■ Task to complete:
What the answer must hold is the line containing "U210: NAND 74HC132" and all lines after it through the end of the listing, copied exactly, with pictures left out.

■ The data:
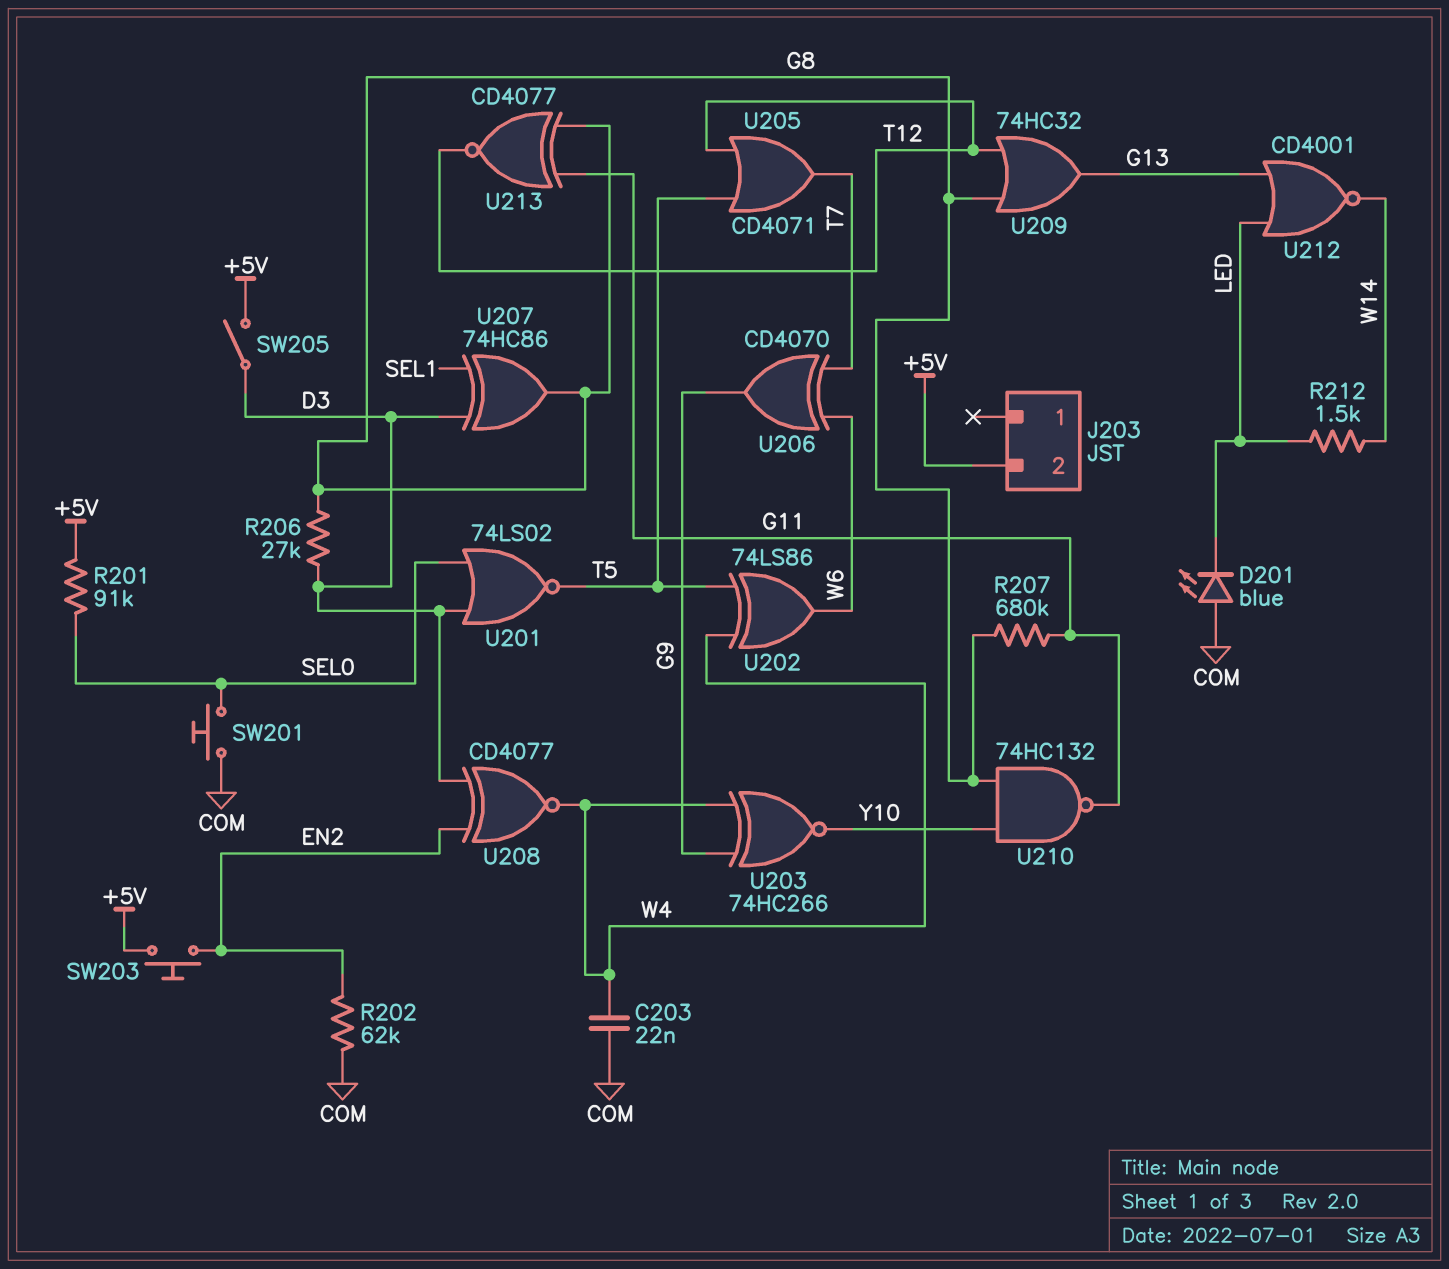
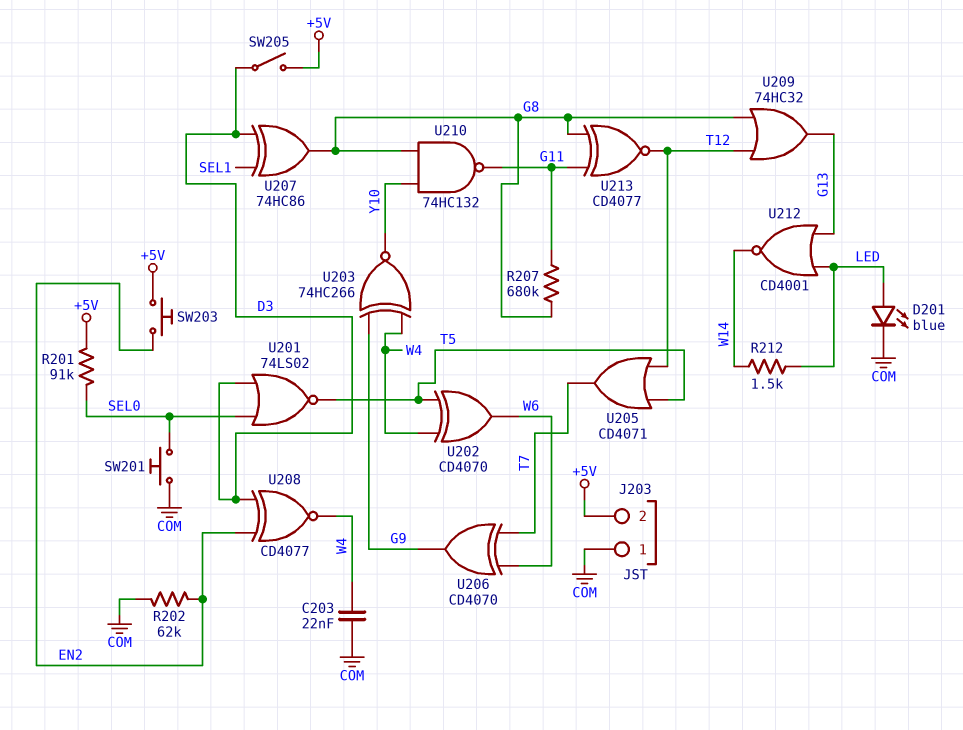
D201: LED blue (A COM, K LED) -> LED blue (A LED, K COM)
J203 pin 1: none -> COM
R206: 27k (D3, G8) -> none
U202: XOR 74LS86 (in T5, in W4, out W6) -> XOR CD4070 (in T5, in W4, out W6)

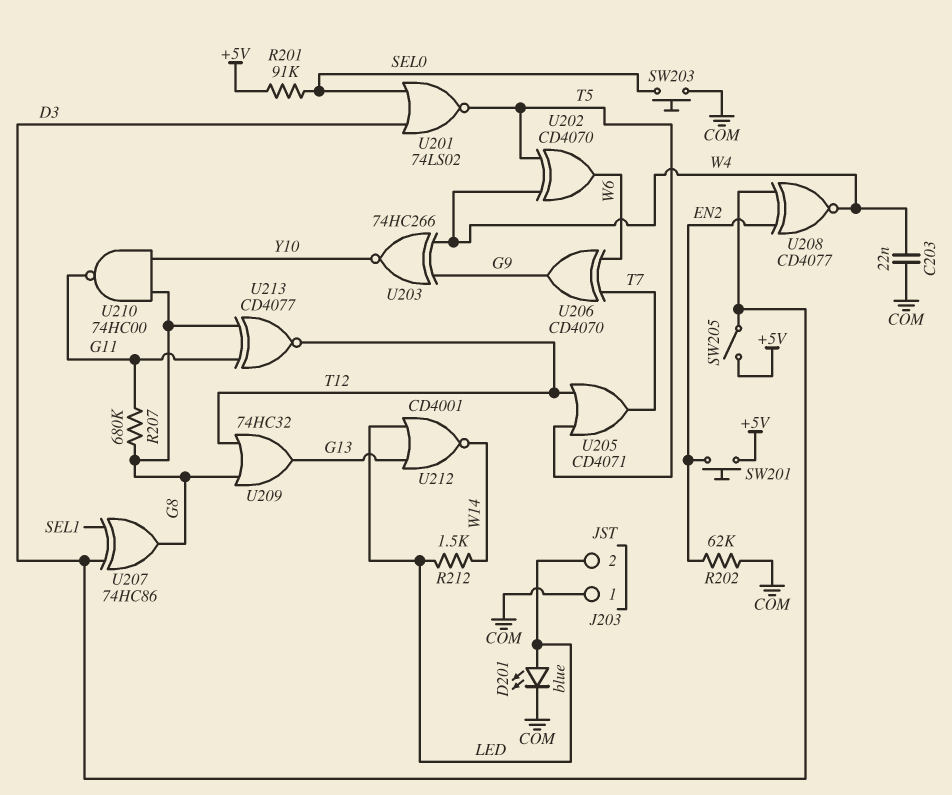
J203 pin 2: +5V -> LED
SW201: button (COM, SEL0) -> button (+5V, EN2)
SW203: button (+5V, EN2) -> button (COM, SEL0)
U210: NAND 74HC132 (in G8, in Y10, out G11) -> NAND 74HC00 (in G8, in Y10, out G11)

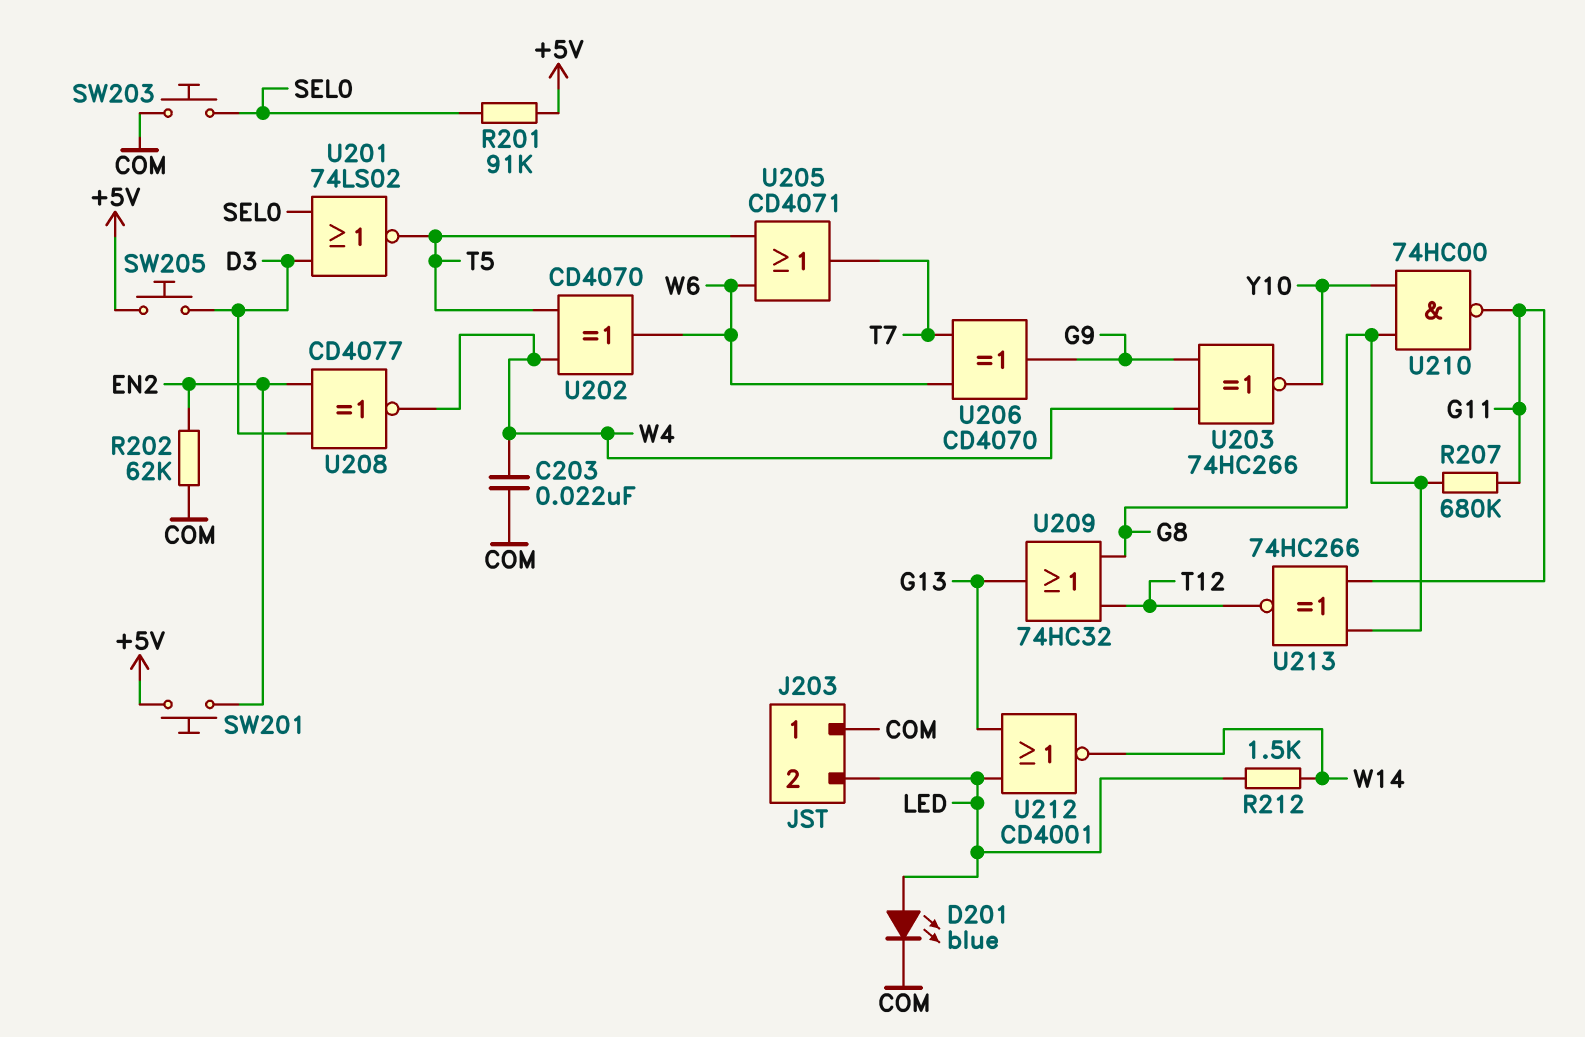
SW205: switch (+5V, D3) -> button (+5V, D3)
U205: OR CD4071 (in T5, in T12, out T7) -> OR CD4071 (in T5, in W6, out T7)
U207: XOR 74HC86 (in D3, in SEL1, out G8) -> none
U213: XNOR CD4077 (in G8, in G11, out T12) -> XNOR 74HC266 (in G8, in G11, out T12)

■ Your response:
U210: NAND 74HC132 (in G8, in Y10, out G11) -> NAND 74HC00 (in G8, in Y10, out G11)

SW205: switch (+5V, D3) -> button (+5V, D3)
U205: OR CD4071 (in T5, in T12, out T7) -> OR CD4071 (in T5, in W6, out T7)
U207: XOR 74HC86 (in D3, in SEL1, out G8) -> none
U213: XNOR CD4077 (in G8, in G11, out T12) -> XNOR 74HC266 (in G8, in G11, out T12)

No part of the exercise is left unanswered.